[SHORT PROBLEM] Rewrite the rows from the first one through the line holding "orange line: moved 3 px left, 10 px up", inclusive, and swap every "yellow" for "gold" while leaving everything else unchanged.

[LISTING]
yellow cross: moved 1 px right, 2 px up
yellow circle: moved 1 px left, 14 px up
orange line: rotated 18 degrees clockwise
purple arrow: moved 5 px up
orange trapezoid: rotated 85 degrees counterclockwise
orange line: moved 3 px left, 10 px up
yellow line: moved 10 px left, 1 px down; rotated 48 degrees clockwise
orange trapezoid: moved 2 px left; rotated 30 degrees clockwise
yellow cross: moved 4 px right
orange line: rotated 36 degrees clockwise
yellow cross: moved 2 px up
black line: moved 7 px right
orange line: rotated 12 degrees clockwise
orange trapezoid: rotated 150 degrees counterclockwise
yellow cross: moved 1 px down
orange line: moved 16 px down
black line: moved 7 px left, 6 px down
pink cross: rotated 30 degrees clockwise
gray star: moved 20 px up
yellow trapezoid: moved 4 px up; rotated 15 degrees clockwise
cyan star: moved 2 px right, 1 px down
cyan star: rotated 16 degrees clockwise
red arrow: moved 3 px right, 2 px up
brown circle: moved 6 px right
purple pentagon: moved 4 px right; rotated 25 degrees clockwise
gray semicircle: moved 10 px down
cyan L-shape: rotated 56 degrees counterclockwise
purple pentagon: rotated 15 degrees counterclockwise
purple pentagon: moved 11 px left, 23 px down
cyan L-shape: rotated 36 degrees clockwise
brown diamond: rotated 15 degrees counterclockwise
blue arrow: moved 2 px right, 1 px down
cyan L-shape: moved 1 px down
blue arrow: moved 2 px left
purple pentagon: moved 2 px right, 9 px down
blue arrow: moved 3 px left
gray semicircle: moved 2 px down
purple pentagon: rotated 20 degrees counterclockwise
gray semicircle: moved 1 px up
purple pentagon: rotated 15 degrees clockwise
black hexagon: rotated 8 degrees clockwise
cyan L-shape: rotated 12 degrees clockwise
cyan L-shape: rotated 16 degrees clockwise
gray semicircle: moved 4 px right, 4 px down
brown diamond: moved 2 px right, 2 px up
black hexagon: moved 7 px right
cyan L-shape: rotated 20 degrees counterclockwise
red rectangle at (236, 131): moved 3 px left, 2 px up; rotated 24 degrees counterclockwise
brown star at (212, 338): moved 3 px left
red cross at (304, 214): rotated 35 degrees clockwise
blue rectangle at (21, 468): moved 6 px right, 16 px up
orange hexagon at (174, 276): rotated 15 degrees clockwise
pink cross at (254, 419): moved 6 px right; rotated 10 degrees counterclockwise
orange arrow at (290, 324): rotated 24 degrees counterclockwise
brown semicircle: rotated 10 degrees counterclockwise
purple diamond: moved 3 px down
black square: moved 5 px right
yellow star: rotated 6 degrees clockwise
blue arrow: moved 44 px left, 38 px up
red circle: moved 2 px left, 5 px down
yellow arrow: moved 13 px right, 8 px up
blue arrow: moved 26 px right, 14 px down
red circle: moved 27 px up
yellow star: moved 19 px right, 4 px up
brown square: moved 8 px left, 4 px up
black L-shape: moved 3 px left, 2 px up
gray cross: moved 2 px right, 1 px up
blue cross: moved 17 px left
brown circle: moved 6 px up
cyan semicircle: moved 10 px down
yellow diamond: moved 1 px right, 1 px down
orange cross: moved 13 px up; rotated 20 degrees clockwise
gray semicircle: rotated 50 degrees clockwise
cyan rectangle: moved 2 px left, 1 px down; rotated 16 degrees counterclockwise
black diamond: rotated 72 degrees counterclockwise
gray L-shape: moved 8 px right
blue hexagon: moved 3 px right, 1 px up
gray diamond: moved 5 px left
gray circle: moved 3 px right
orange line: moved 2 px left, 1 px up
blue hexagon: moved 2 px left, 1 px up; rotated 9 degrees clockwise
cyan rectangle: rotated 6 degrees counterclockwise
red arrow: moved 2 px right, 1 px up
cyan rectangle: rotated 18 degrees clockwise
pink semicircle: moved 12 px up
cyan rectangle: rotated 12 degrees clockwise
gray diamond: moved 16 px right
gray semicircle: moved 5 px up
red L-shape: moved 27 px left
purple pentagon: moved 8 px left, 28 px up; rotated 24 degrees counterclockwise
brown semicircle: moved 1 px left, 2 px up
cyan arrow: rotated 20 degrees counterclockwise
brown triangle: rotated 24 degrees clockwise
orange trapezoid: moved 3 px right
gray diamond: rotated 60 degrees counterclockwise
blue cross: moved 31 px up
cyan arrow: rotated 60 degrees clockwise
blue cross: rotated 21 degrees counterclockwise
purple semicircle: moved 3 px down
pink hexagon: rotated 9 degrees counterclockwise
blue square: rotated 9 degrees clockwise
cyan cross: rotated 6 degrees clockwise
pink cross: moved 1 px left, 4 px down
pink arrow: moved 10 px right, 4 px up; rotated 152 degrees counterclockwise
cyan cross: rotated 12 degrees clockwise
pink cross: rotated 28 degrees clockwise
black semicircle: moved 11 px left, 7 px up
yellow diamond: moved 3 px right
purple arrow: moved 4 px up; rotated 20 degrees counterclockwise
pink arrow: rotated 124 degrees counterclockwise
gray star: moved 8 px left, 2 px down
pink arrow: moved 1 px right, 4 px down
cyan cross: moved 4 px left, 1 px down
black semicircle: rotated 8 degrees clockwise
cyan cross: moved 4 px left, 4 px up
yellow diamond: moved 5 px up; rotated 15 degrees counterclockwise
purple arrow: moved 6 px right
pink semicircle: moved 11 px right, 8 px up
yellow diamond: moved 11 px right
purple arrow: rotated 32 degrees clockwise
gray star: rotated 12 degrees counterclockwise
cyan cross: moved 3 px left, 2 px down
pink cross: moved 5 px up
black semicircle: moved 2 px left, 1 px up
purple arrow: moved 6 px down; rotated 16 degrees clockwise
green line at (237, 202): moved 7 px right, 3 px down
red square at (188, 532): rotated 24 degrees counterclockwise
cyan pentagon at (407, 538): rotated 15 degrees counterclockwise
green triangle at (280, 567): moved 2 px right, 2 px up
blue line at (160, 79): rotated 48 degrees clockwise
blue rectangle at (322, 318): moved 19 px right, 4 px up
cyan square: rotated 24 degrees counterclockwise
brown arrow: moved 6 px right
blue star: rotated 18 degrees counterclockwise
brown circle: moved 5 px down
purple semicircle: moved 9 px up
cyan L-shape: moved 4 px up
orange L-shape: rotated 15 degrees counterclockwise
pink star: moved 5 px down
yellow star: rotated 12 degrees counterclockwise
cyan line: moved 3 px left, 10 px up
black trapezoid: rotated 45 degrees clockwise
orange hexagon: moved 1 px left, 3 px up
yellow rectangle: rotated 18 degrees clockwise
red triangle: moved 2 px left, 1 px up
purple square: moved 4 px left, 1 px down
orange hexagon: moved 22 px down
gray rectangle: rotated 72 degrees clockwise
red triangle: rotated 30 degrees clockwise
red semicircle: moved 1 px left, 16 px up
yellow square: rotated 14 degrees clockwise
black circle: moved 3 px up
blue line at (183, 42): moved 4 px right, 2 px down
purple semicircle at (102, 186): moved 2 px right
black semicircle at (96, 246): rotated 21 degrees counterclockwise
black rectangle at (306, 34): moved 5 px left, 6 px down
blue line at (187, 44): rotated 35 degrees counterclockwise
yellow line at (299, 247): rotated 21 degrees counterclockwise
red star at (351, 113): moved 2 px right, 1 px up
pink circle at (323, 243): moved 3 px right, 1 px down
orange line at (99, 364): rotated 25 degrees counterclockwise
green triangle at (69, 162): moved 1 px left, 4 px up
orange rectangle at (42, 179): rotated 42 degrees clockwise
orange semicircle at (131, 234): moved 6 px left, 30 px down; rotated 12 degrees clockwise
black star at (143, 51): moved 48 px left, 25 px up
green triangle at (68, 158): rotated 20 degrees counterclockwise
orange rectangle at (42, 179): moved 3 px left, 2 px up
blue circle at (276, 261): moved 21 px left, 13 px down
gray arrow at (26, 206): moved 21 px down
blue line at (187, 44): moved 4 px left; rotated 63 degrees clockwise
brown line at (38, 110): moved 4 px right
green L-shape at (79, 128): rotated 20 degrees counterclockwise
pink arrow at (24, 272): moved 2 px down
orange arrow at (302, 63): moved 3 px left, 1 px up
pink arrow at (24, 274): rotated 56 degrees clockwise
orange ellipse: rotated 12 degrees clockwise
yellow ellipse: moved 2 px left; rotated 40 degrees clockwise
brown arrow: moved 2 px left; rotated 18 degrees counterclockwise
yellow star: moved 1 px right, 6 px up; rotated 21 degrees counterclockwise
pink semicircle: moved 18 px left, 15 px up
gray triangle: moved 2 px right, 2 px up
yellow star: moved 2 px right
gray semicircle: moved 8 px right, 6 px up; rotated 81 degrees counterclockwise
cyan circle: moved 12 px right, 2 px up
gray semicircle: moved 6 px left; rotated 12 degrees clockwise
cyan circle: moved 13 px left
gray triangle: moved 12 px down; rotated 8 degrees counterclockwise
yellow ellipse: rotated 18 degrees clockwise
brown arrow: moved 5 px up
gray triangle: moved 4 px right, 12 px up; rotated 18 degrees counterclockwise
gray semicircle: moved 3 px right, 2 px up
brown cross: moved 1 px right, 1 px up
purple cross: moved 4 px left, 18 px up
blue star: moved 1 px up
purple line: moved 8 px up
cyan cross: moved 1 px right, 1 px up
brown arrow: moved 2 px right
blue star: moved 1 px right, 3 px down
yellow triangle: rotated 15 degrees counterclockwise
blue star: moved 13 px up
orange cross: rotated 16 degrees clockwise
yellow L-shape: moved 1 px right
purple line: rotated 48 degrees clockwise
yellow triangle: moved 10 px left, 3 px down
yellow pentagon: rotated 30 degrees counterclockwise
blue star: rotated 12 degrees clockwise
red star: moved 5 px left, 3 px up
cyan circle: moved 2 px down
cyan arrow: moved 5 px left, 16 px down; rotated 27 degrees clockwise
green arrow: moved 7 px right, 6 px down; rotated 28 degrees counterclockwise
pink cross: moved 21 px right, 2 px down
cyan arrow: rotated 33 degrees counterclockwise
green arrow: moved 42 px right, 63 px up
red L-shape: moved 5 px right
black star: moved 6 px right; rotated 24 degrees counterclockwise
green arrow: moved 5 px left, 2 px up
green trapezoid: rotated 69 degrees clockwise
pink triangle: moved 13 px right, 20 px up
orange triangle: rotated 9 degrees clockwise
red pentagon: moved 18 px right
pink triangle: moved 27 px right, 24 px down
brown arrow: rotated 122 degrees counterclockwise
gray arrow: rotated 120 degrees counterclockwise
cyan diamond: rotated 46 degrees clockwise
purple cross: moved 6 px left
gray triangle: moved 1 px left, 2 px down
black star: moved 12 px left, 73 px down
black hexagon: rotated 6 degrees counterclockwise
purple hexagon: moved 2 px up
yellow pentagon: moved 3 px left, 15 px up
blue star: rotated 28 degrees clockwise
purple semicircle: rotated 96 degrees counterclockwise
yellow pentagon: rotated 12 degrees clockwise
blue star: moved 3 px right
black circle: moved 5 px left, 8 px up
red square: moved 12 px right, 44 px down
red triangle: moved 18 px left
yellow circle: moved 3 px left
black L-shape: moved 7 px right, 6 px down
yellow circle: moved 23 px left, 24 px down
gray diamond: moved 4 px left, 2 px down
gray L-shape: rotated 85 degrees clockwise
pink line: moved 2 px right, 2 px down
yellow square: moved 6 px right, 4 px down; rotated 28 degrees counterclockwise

[WORKED SOLUTION]
gold cross: moved 1 px right, 2 px up
gold circle: moved 1 px left, 14 px up
orange line: rotated 18 degrees clockwise
purple arrow: moved 5 px up
orange trapezoid: rotated 85 degrees counterclockwise
orange line: moved 3 px left, 10 px up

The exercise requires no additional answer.